* **How to complete this task**
For the entries below, copy exactly the line that contains "pink star: (106, 64) -> (196, 113), moved" through the line that contains "green cross: (89, 39) -> (129, 70), moved", both ends included, and exclude all pictures.

::: Record excerpts :::

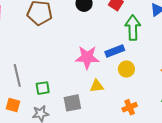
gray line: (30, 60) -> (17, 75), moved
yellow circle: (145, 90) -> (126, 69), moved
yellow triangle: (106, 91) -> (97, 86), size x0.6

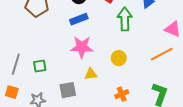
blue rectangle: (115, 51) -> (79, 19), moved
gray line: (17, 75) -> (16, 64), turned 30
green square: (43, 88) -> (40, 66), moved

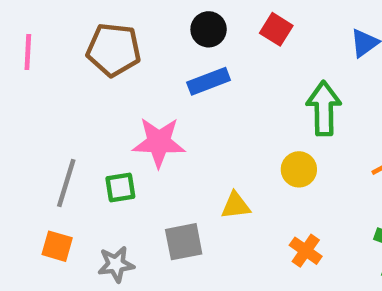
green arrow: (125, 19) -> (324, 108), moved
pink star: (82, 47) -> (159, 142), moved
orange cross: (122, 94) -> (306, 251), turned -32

:::
::: Record excerpts :::

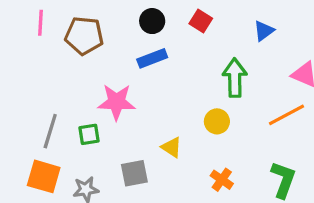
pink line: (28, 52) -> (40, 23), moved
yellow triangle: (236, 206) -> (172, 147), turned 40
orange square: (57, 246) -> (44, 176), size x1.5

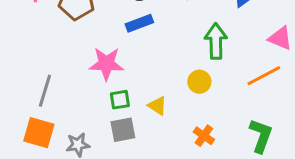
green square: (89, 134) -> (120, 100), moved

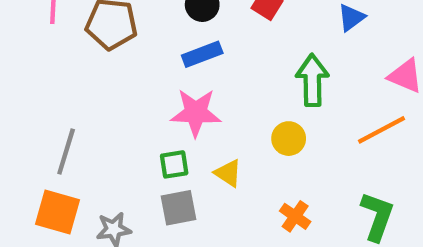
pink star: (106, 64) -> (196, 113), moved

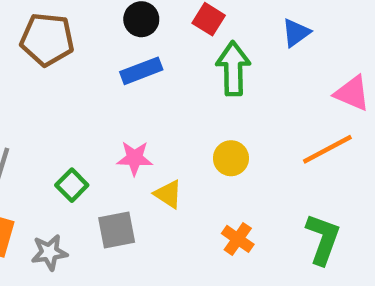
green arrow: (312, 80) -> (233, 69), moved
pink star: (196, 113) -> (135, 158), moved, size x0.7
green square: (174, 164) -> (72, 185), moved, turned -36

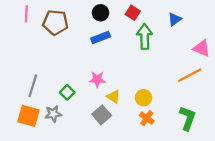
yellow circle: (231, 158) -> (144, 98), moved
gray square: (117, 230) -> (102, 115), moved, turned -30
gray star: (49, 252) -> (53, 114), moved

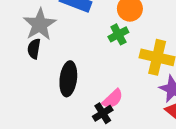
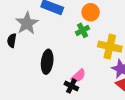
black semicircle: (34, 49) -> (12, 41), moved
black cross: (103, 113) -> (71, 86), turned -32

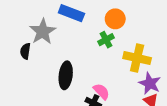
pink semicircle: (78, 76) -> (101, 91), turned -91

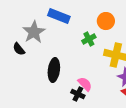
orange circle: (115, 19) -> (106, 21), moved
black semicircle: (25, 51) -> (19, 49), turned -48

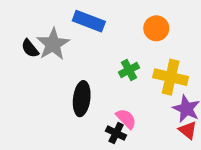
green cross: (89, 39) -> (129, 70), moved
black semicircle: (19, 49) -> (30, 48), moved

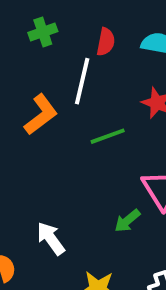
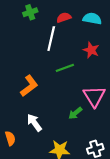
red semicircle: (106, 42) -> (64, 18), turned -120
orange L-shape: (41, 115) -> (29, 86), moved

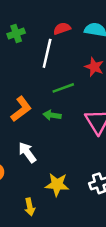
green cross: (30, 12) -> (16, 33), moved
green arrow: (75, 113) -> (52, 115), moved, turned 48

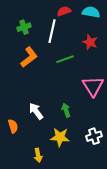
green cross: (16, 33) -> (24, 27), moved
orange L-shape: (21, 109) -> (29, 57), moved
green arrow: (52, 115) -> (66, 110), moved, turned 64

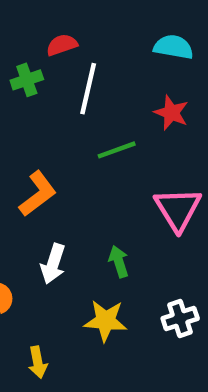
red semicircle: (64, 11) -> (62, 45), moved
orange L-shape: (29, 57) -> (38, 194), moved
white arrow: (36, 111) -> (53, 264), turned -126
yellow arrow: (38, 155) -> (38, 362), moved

:::

* **Answer to this problem**
pink star: (106, 64) -> (196, 113), moved

green arrow: (312, 80) -> (233, 69), moved
pink star: (196, 113) -> (135, 158), moved, size x0.7
green square: (174, 164) -> (72, 185), moved, turned -36

yellow circle: (231, 158) -> (144, 98), moved
gray square: (117, 230) -> (102, 115), moved, turned -30
gray star: (49, 252) -> (53, 114), moved

black semicircle: (34, 49) -> (12, 41), moved
black cross: (103, 113) -> (71, 86), turned -32

pink semicircle: (78, 76) -> (101, 91), turned -91

orange circle: (115, 19) -> (106, 21), moved
black semicircle: (25, 51) -> (19, 49), turned -48

green cross: (89, 39) -> (129, 70), moved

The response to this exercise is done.